> **DATASET SECTION**:
******************************
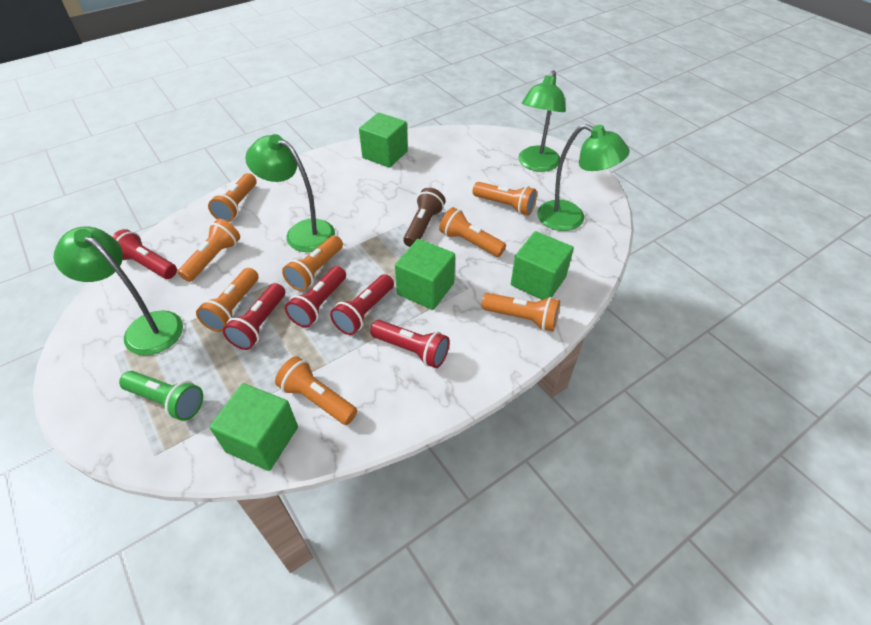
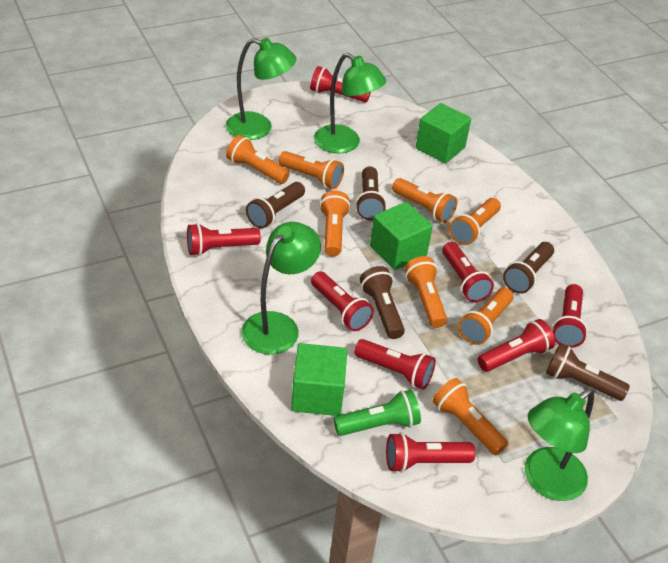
brown flashlight: 1 -> 5
green cube: 4 -> 3
red flashlight: 5 -> 8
******************************
> **YOUR ASSIGNMENT**: Only the pictures are to be left out; the rest of the material above should be printed verbatim.

> **EXERCISE SOLUTION**:
brown flashlight: 1 -> 5
green cube: 4 -> 3
red flashlight: 5 -> 8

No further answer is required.